*WHAT TO DO*. From the first line of the data through the line containing "none -> orange brick G9:G11 level 1", transcribe each line exactly. Pictures do not belong in the copy.

*RECORD SET*.
========
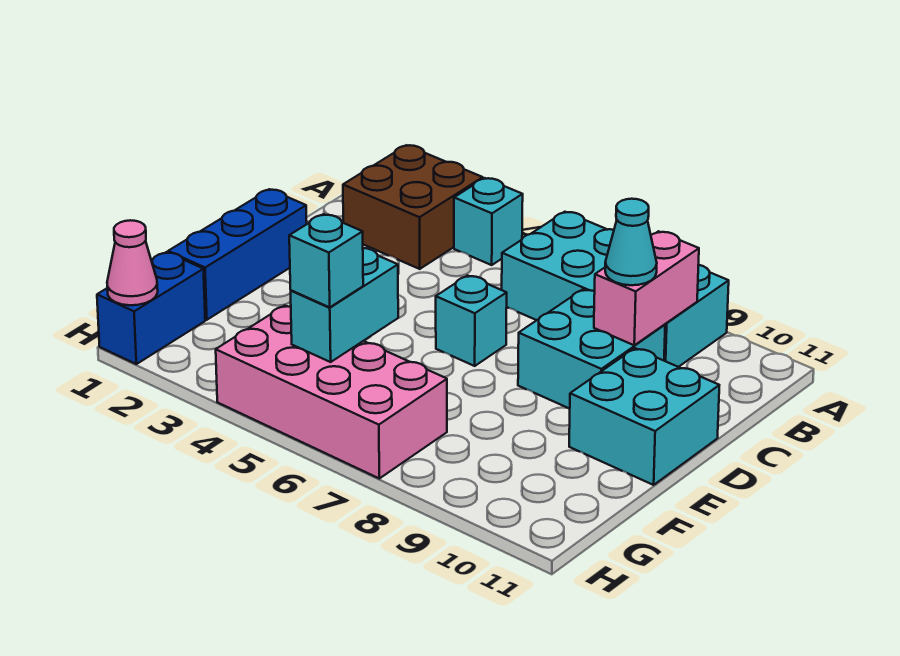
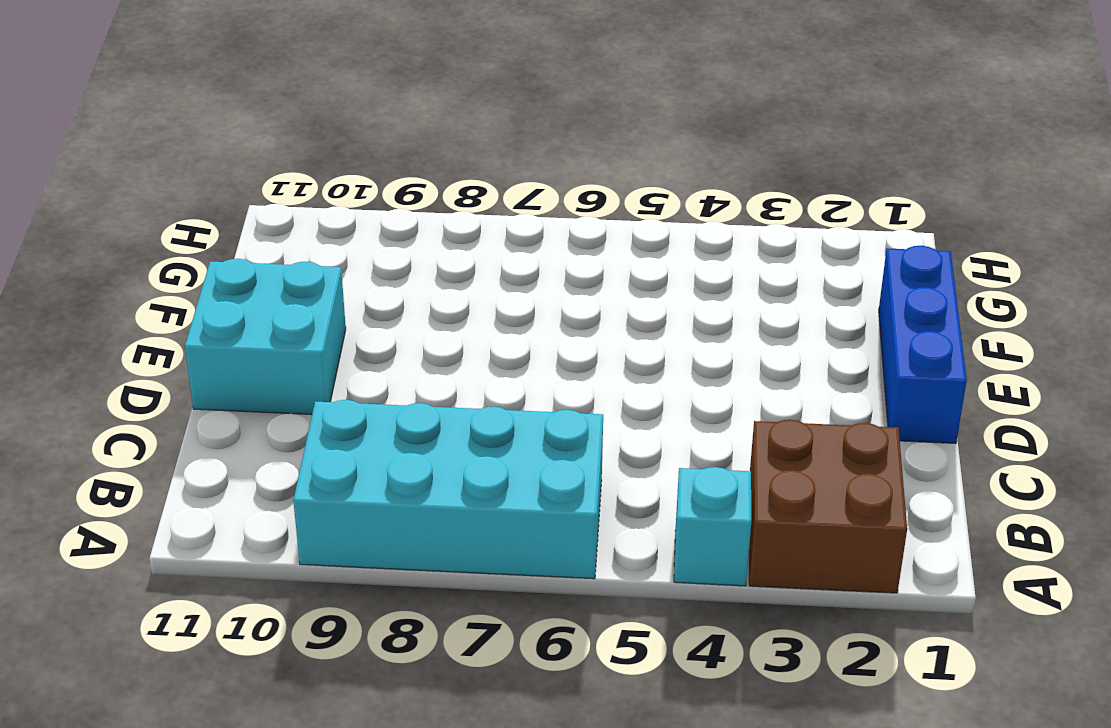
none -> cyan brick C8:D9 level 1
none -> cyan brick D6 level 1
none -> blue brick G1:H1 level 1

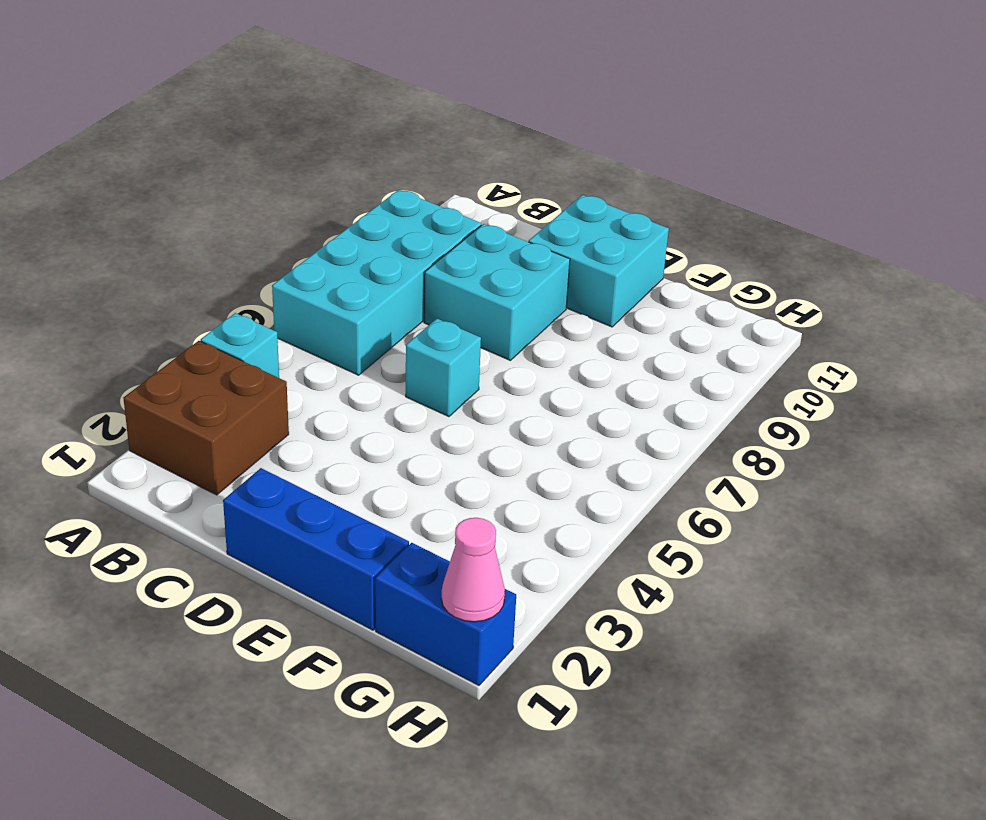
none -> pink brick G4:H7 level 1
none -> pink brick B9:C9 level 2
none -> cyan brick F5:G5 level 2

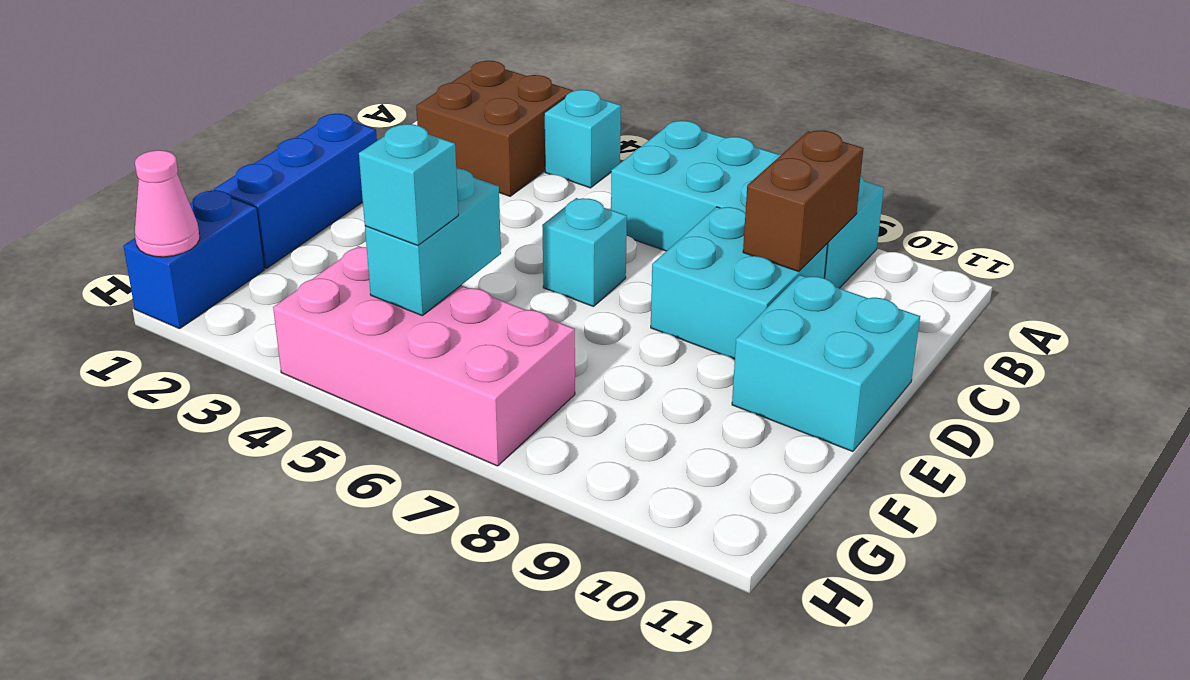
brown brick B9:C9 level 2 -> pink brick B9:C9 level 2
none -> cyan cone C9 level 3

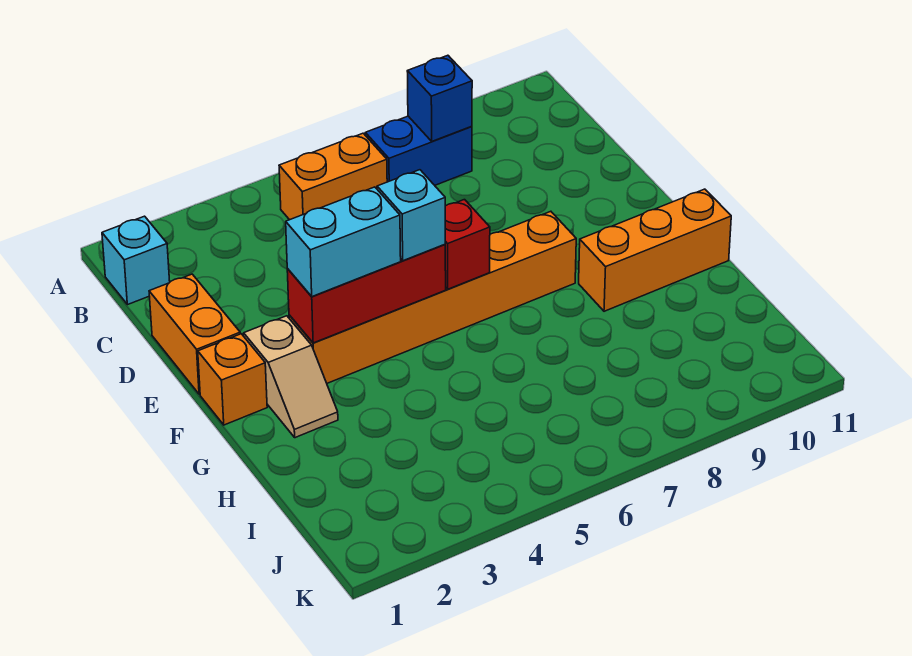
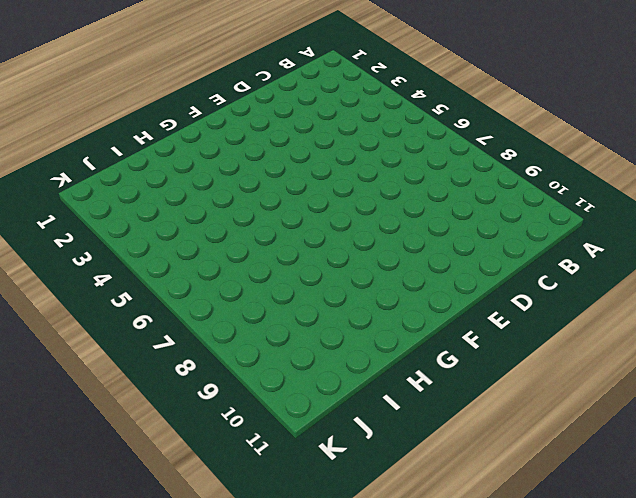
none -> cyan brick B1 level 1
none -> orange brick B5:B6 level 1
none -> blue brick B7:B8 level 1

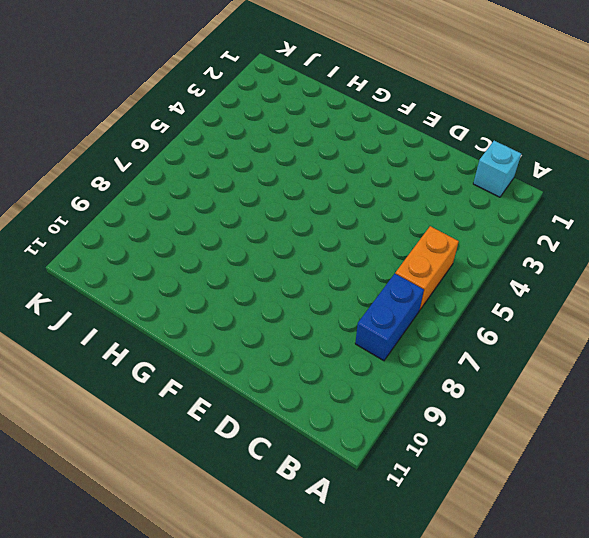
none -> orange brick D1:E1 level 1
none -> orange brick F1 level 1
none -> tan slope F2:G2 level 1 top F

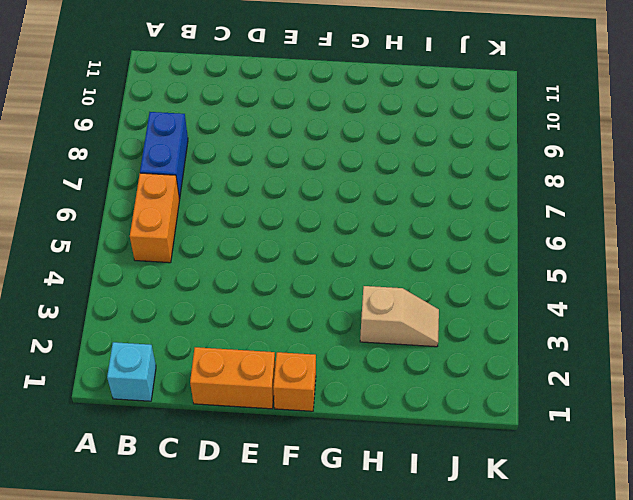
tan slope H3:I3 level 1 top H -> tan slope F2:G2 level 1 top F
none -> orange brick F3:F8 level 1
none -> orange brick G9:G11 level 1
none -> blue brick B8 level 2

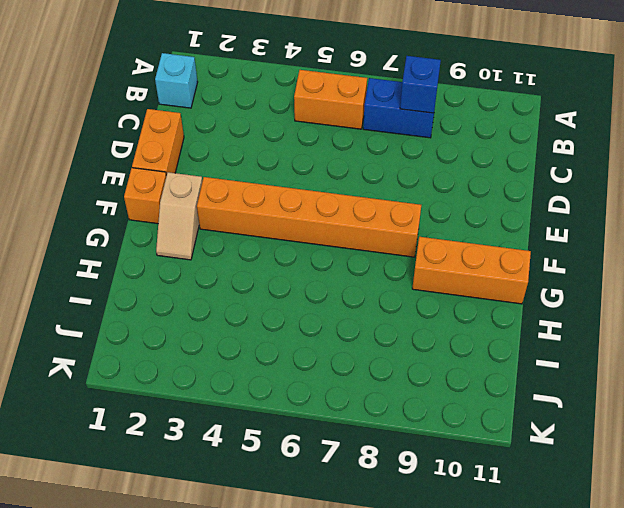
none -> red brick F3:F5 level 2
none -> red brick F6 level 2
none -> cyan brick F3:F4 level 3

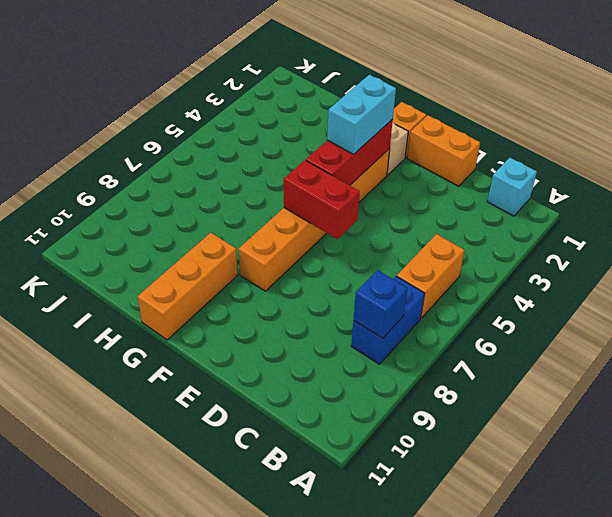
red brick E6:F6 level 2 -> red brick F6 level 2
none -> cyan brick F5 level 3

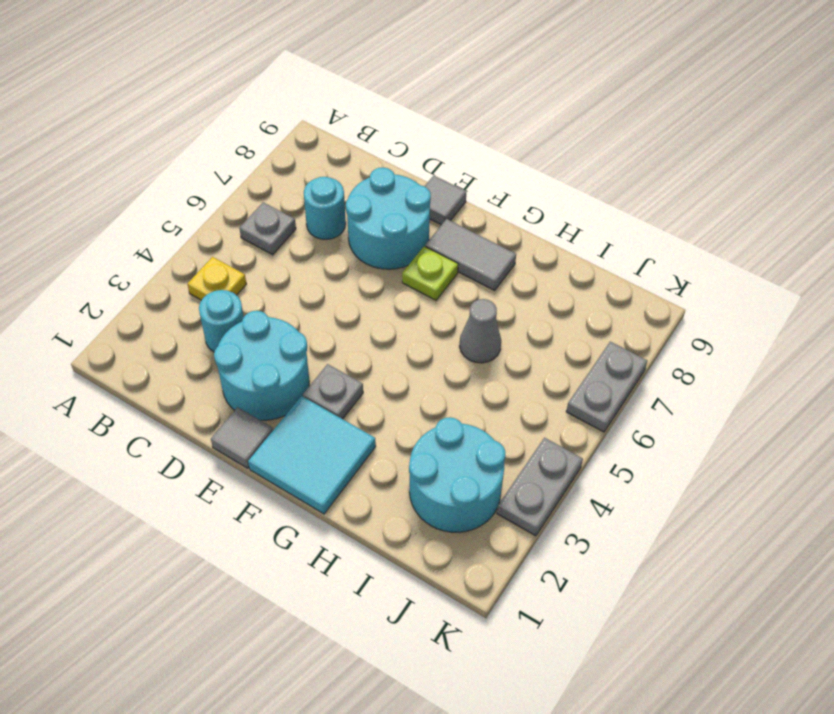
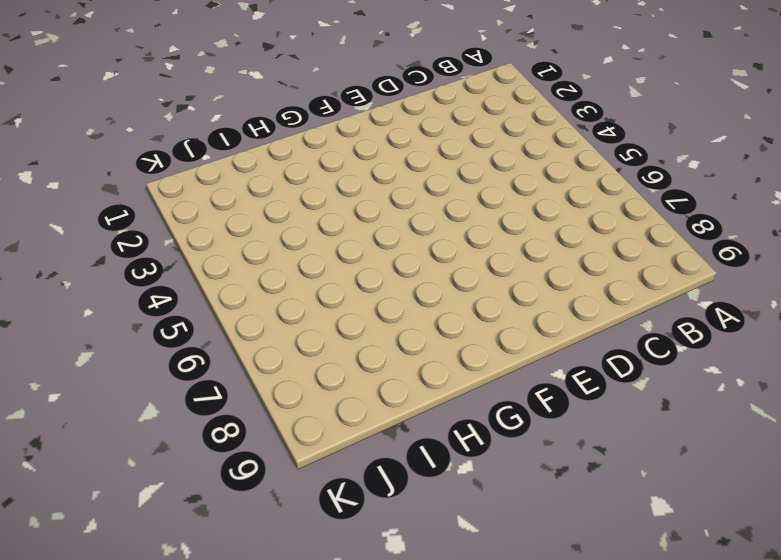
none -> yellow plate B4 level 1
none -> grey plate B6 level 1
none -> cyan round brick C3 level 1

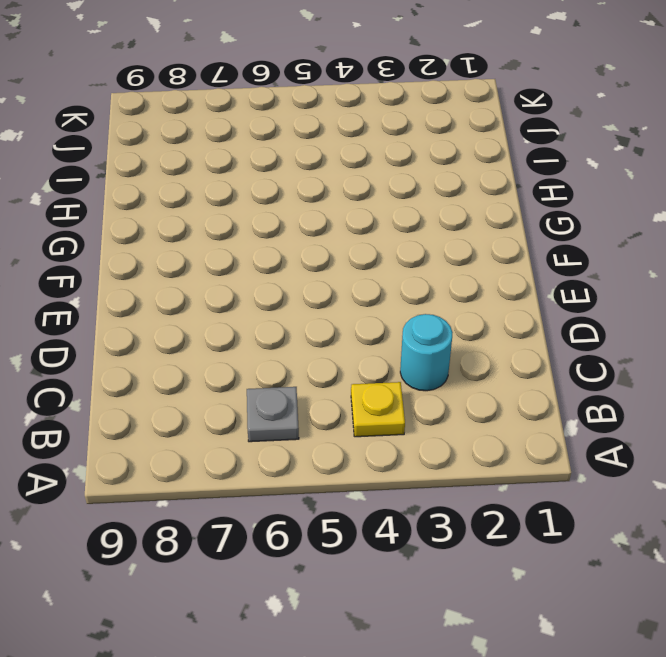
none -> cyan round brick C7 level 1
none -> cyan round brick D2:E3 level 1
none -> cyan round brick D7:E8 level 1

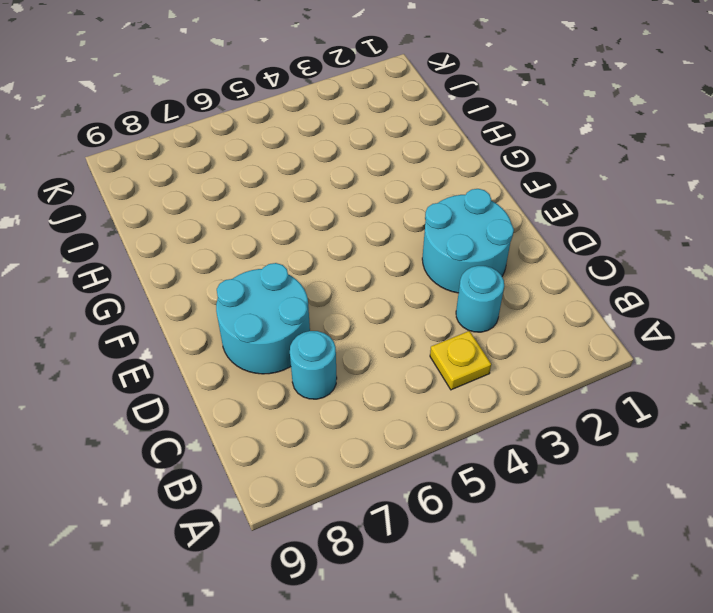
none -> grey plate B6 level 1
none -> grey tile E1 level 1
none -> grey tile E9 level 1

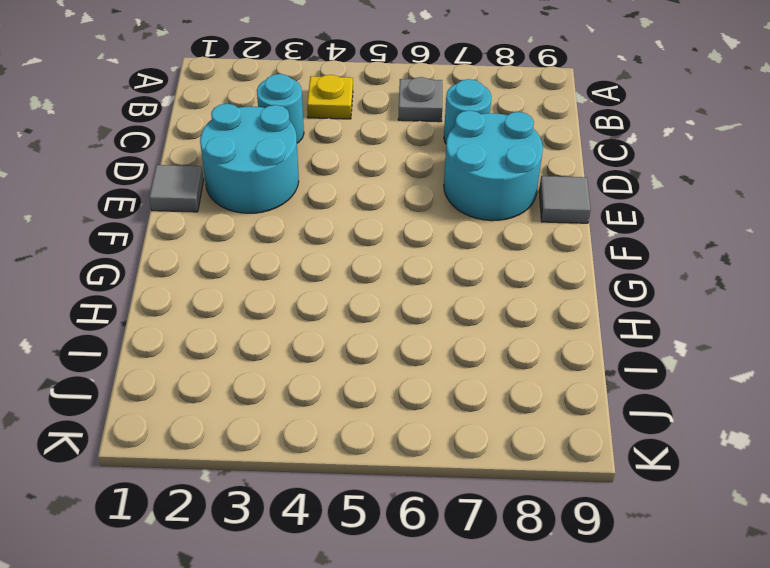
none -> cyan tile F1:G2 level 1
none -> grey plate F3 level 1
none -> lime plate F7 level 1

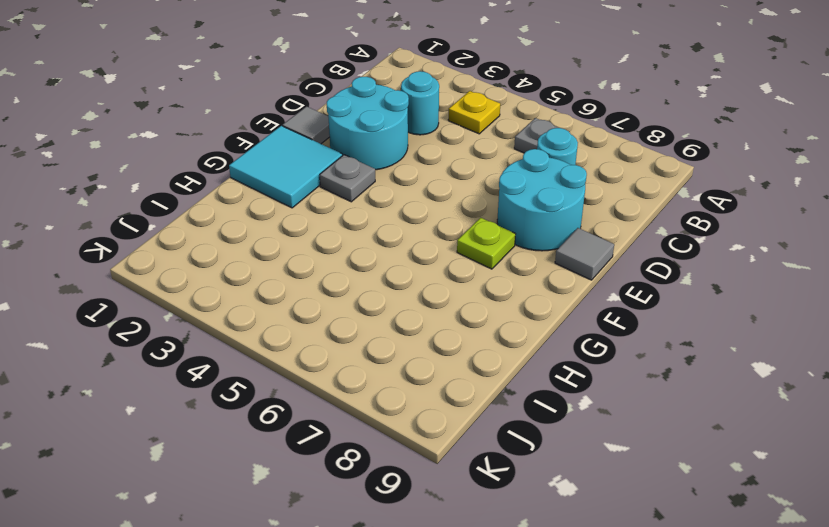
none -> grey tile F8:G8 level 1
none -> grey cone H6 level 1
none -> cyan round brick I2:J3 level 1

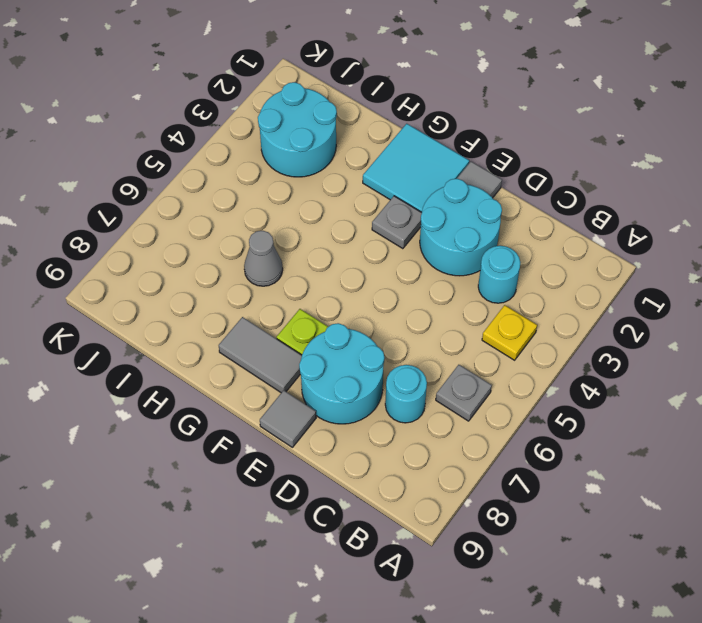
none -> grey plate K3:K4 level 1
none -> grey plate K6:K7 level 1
========
*RESULT OF THE EXERCISE*.
none -> cyan brick C8:D9 level 1
none -> cyan brick D6 level 1
none -> blue brick G1:H1 level 1

none -> pink brick G4:H7 level 1
none -> pink brick B9:C9 level 2
none -> cyan brick F5:G5 level 2

brown brick B9:C9 level 2 -> pink brick B9:C9 level 2
none -> cyan cone C9 level 3

none -> cyan brick B1 level 1
none -> orange brick B5:B6 level 1
none -> blue brick B7:B8 level 1

none -> orange brick D1:E1 level 1
none -> orange brick F1 level 1
none -> tan slope F2:G2 level 1 top F

tan slope H3:I3 level 1 top H -> tan slope F2:G2 level 1 top F
none -> orange brick F3:F8 level 1
none -> orange brick G9:G11 level 1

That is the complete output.